Nothing in the entries should change; repeat them exactly.

====================

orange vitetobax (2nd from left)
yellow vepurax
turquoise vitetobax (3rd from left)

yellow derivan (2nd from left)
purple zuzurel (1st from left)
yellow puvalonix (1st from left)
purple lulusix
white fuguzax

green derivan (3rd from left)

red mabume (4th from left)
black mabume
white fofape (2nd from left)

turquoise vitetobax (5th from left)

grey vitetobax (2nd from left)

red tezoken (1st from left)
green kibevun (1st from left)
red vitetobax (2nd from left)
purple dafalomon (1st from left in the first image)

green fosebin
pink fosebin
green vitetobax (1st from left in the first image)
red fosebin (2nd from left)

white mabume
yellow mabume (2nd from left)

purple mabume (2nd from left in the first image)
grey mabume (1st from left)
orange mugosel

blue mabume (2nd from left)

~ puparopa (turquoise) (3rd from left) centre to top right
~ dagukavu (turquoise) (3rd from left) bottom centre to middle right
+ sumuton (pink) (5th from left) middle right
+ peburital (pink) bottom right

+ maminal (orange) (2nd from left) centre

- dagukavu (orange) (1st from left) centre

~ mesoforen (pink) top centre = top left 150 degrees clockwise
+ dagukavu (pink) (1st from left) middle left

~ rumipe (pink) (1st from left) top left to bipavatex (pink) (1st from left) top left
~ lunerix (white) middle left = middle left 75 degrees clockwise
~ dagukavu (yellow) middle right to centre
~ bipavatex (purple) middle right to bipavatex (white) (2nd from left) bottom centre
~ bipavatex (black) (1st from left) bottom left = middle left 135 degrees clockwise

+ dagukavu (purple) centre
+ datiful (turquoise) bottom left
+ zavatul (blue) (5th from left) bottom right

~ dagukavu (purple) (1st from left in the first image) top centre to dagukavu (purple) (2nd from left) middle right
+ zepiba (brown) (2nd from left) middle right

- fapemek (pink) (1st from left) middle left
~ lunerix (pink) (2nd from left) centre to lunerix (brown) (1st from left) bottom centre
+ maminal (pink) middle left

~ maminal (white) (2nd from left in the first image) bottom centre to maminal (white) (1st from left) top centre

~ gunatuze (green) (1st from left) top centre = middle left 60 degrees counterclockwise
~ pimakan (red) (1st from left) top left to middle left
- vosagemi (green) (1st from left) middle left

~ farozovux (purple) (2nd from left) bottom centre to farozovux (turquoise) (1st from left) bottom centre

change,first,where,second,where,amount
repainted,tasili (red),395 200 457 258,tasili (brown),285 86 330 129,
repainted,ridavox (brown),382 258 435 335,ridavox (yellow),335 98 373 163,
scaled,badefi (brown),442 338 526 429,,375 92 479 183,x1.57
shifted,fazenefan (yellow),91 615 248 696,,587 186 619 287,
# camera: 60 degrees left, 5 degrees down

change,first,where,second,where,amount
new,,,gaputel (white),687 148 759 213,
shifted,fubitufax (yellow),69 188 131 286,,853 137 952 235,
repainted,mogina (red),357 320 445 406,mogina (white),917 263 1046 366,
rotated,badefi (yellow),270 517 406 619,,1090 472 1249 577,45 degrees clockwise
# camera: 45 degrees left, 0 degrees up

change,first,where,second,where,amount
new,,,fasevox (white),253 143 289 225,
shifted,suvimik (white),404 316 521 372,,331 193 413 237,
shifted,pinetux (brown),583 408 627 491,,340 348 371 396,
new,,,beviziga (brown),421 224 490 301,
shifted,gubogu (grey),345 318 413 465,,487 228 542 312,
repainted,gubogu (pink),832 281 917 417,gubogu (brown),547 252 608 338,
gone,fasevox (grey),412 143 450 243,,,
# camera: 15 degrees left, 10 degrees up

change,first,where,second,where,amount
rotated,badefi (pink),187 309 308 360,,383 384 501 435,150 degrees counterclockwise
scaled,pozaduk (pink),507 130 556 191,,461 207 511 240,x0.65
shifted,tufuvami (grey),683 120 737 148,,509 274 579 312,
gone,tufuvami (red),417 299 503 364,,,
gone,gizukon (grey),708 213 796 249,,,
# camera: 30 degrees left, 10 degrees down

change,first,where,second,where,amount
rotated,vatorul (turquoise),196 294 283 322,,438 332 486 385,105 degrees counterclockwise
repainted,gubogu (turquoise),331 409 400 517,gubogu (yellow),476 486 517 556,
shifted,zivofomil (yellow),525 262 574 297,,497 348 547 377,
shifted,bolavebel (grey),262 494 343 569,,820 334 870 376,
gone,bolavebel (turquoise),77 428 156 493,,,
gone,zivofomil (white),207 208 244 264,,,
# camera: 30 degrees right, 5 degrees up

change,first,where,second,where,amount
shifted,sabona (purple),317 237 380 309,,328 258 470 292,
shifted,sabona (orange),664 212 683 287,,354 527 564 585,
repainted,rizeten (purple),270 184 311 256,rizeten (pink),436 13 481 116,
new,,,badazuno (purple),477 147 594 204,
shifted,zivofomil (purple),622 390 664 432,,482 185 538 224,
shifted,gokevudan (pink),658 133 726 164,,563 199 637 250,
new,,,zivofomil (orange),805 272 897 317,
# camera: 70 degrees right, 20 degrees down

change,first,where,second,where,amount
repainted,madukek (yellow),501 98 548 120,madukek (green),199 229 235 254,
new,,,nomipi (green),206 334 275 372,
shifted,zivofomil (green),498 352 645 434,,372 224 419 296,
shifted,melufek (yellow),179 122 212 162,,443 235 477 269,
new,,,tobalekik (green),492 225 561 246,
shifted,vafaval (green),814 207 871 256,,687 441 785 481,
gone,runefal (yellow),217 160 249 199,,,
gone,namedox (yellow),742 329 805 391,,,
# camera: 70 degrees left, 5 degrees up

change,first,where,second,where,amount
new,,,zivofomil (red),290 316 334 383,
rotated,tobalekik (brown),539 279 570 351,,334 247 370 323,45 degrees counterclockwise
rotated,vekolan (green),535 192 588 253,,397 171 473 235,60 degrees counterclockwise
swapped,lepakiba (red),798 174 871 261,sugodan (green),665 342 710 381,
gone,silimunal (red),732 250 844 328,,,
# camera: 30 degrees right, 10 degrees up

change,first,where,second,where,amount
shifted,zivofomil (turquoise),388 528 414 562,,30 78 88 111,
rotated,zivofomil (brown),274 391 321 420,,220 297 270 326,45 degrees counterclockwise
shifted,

====================

* EXPECTED ANSWER
orange vitetobax (2nd from left)
yellow vepurax
turquoise vitetobax (3rd from left)

yellow derivan (2nd from left)
purple zuzurel (1st from left)
yellow puvalonix (1st from left)
purple lulusix
white fuguzax

green derivan (3rd from left)

red mabume (4th from left)
black mabume
white fofape (2nd from left)

turquoise vitetobax (5th from left)

grey vitetobax (2nd from left)

red tezoken (1st from left)
green kibevun (1st from left)
red vitetobax (2nd from left)
purple dafalomon (1st from left in the first image)

green fosebin
pink fosebin
green vitetobax (1st from left in the first image)
red fosebin (2nd from left)

white mabume
yellow mabume (2nd from left)

purple mabume (2nd from left in the first image)
grey mabume (1st from left)
orange mugosel

blue mabume (2nd from left)

~ puparopa (turquoise) (3rd from left) centre to top right
~ dagukavu (turquoise) (3rd from left) bottom centre to middle right
+ sumuton (pink) (5th from left) middle right
+ peburital (pink) bottom right

+ maminal (orange) (2nd from left) centre

- dagukavu (orange) (1st from left) centre

~ mesoforen (pink) top centre = top left 150 degrees clockwise
+ dagukavu (pink) (1st from left) middle left

~ rumipe (pink) (1st from left) top left to bipavatex (pink) (1st from left) top left
~ lunerix (white) middle left = middle left 75 degrees clockwise
~ dagukavu (yellow) middle right to centre
~ bipavatex (purple) middle right to bipavatex (white) (2nd from left) bottom centre
~ bipavatex (black) (1st from left) bottom left = middle left 135 degrees clockwise

+ dagukavu (purple) centre
+ datiful (turquoise) bottom left
+ zavatul (blue) (5th from left) bottom right

~ dagukavu (purple) (1st from left in the first image) top centre to dagukavu (purple) (2nd from left) middle right
+ zepiba (brown) (2nd from left) middle right

- fapemek (pink) (1st from left) middle left
~ lunerix (pink) (2nd from left) centre to lunerix (brown) (1st from left) bottom centre
+ maminal (pink) middle left

~ maminal (white) (2nd from left in the first image) bottom centre to maminal (white) (1st from left) top centre

~ gunatuze (green) (1st from left) top centre = middle left 60 degrees counterclockwise
~ pimakan (red) (1st from left) top left to middle left
- vosagemi (green) (1st from left) middle left

~ farozovux (purple) (2nd from left) bottom centre to farozovux (turquoise) (1st from left) bottom centre

change,first,where,second,where,amount
repainted,tasili (red),395 200 457 258,tasili (brown),285 86 330 129,
repainted,ridavox (brown),382 258 435 335,ridavox (yellow),335 98 373 163,
scaled,badefi (brown),442 338 526 429,,375 92 479 183,x1.57
shifted,fazenefan (yellow),91 615 248 696,,587 186 619 287,
# camera: 60 degrees left, 5 degrees down

change,first,where,second,where,amount
new,,,gaputel (white),687 148 759 213,
shifted,fubitufax (yellow),69 188 131 286,,853 137 952 235,
repainted,mogina (red),357 320 445 406,mogina (white),917 263 1046 366,
rotated,badefi (yellow),270 517 406 619,,1090 472 1249 577,45 degrees clockwise
# camera: 45 degrees left, 0 degrees up

change,first,where,second,where,amount
new,,,fasevox (white),253 143 289 225,
shifted,suvimik (white),404 316 521 372,,331 193 413 237,
shifted,pinetux (brown),583 408 627 491,,340 348 371 396,
new,,,beviziga (brown),421 224 490 301,
shifted,gubogu (grey),345 318 413 465,,487 228 542 312,
repainted,gubogu (pink),832 281 917 417,gubogu (brown),547 252 608 338,
gone,fasevox (grey),412 143 450 243,,,
# camera: 15 degrees left, 10 degrees up

change,first,where,second,where,amount
rotated,badefi (pink),187 309 308 360,,383 384 501 435,150 degrees counterclockwise
scaled,pozaduk (pink),507 130 556 191,,461 207 511 240,x0.65
shifted,tufuvami (grey),683 120 737 148,,509 274 579 312,
gone,tufuvami (red),417 299 503 364,,,
gone,gizukon (grey),708 213 796 249,,,
# camera: 30 degrees left, 10 degrees down

change,first,where,second,where,amount
rotated,vatorul (turquoise),196 294 283 322,,438 332 486 385,105 degrees counterclockwise
repainted,gubogu (turquoise),331 409 400 517,gubogu (yellow),476 486 517 556,
shifted,zivofomil (yellow),525 262 574 297,,497 348 547 377,
shifted,bolavebel (grey),262 494 343 569,,820 334 870 376,
gone,bolavebel (turquoise),77 428 156 493,,,
gone,zivofomil (white),207 208 244 264,,,
# camera: 30 degrees right, 5 degrees up

change,first,where,second,where,amount
shifted,sabona (purple),317 237 380 309,,328 258 470 292,
shifted,sabona (orange),664 212 683 287,,354 527 564 585,
repainted,rizeten (purple),270 184 311 256,rizeten (pink),436 13 481 116,
new,,,badazuno (purple),477 147 594 204,
shifted,zivofomil (purple),622 390 664 432,,482 185 538 224,
shifted,gokevudan (pink),658 133 726 164,,563 199 637 250,
new,,,zivofomil (orange),805 272 897 317,
# camera: 70 degrees right, 20 degrees down

change,first,where,second,where,amount
repainted,madukek (yellow),501 98 548 120,madukek (green),199 229 235 254,
new,,,nomipi (green),206 334 275 372,
shifted,zivofomil (green),498 352 645 434,,372 224 419 296,
shifted,melufek (yellow),179 122 212 162,,443 235 477 269,
new,,,tobalekik (green),492 225 561 246,
shifted,vafaval (green),814 207 871 256,,687 441 785 481,
gone,runefal (yellow),217 160 249 199,,,
gone,namedox (yellow),742 329 805 391,,,
# camera: 70 degrees left, 5 degrees up

change,first,where,second,where,amount
new,,,zivofomil (red),290 316 334 383,
rotated,tobalekik (brown),539 279 570 351,,334 247 370 323,45 degrees counterclockwise
rotated,vekolan (green),535 192 588 253,,397 171 473 235,60 degrees counterclockwise
swapped,lepakiba (red),798 174 871 261,sugodan (green),665 342 710 381,
gone,silimunal (red),732 250 844 328,,,
# camera: 30 degrees right, 10 degrees up

change,first,where,second,where,amount
shifted,zivofomil (turquoise),388 528 414 562,,30 78 88 111,
rotated,zivofomil (brown),274 391 321 420,,220 297 270 326,45 degrees counterclockwise
shifted,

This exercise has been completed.